(Data items)
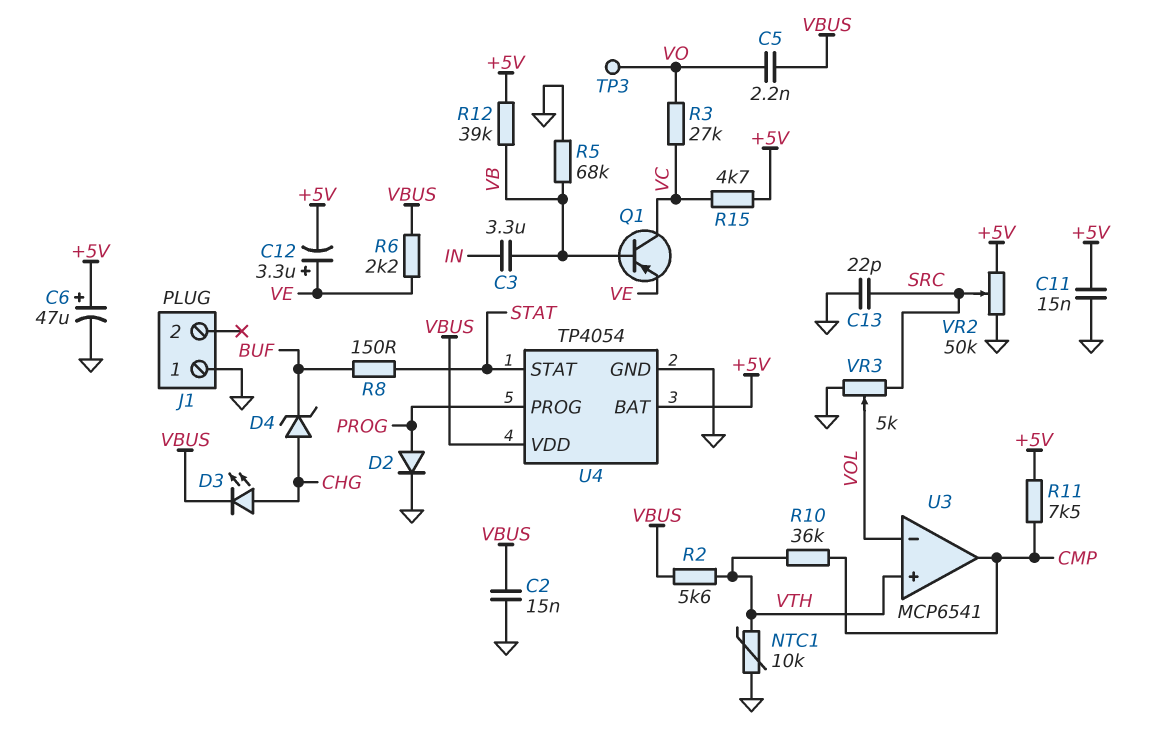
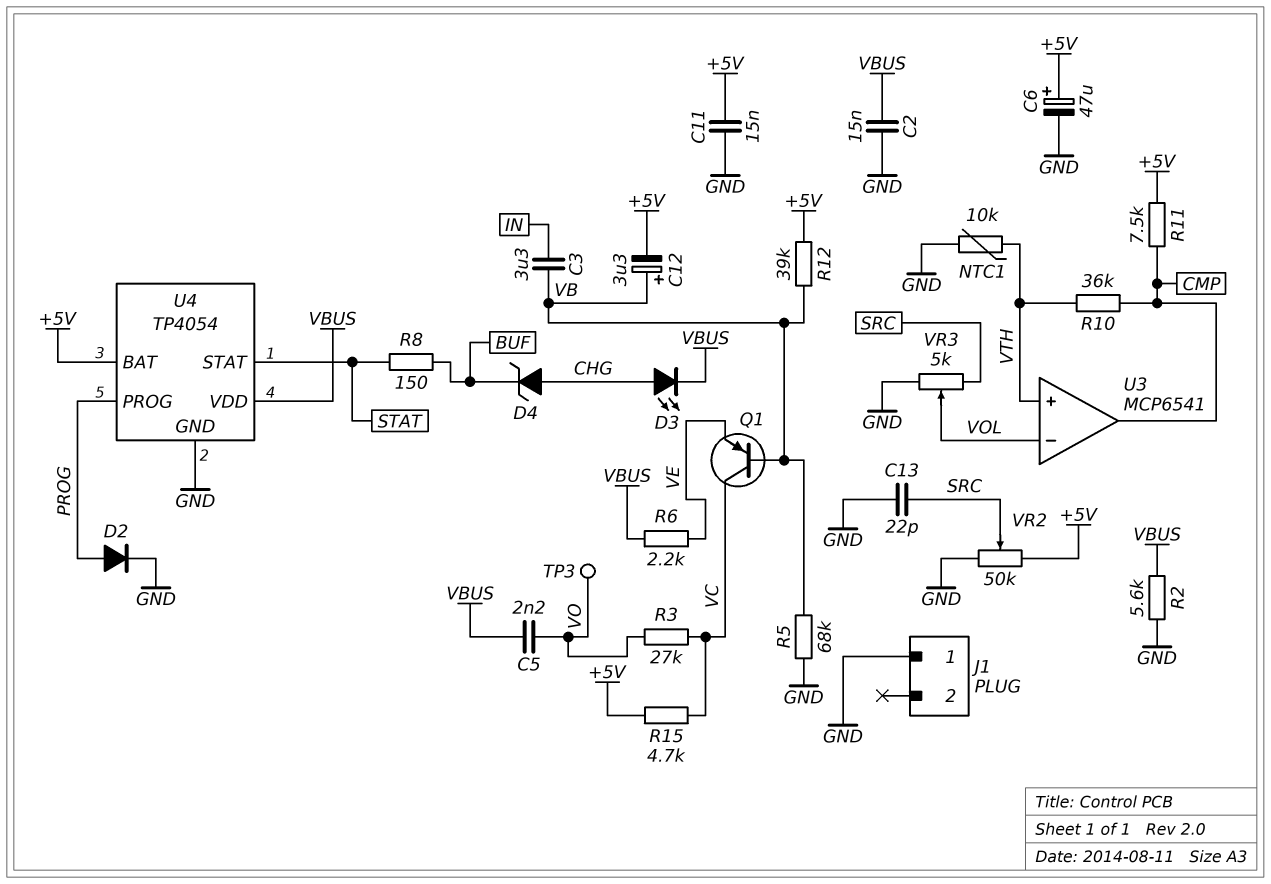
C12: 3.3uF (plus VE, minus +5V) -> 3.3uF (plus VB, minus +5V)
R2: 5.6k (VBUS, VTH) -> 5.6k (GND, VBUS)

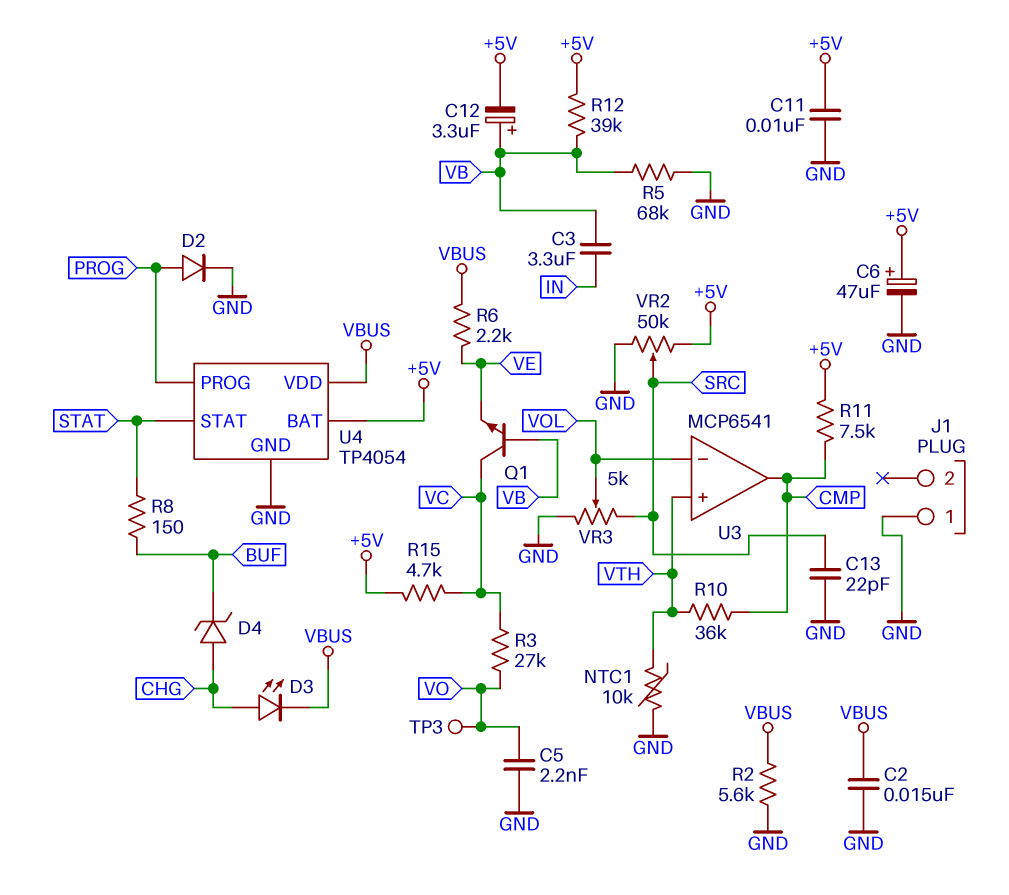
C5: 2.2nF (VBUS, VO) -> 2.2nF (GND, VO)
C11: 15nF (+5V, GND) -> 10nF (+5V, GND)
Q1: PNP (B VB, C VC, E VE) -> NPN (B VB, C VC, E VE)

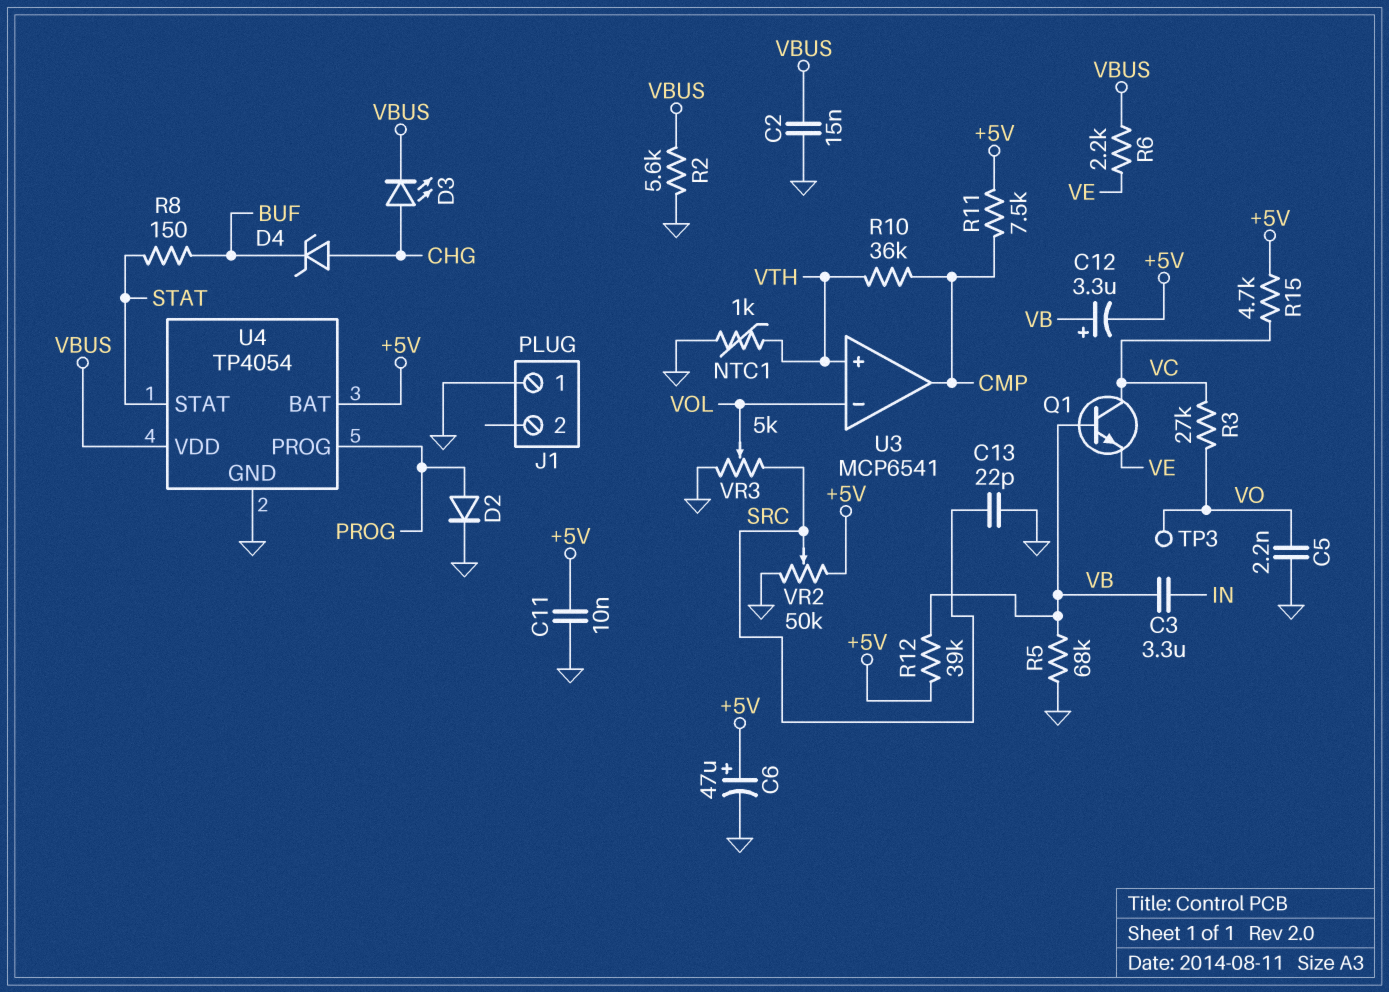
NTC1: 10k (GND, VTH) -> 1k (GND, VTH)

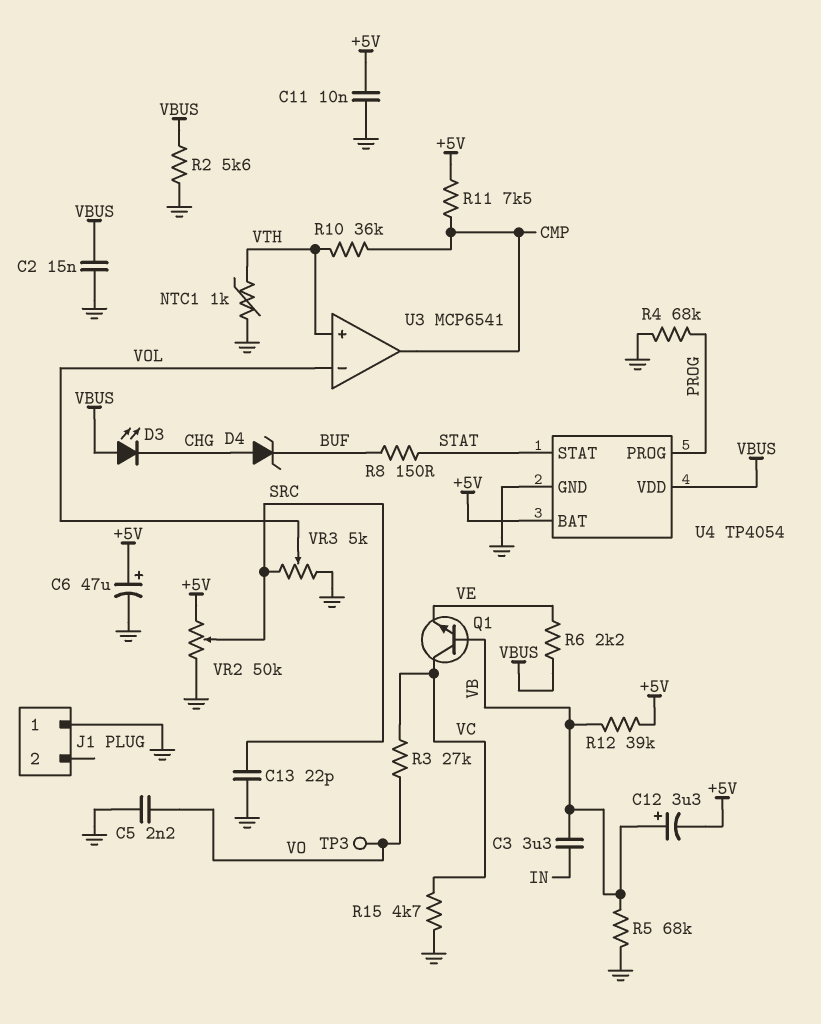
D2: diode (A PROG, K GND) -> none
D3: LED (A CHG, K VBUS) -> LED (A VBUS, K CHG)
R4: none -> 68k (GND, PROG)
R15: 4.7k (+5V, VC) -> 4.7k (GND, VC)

• _EXERCISE DIRECTIONS_: Of the lines in the data, report each one containing the string "VBUS".

• _SOLVED EXERCISE_:
R2: 5.6k (VBUS, VTH) -> 5.6k (GND, VBUS)
C5: 2.2nF (VBUS, VO) -> 2.2nF (GND, VO)
D3: LED (A CHG, K VBUS) -> LED (A VBUS, K CHG)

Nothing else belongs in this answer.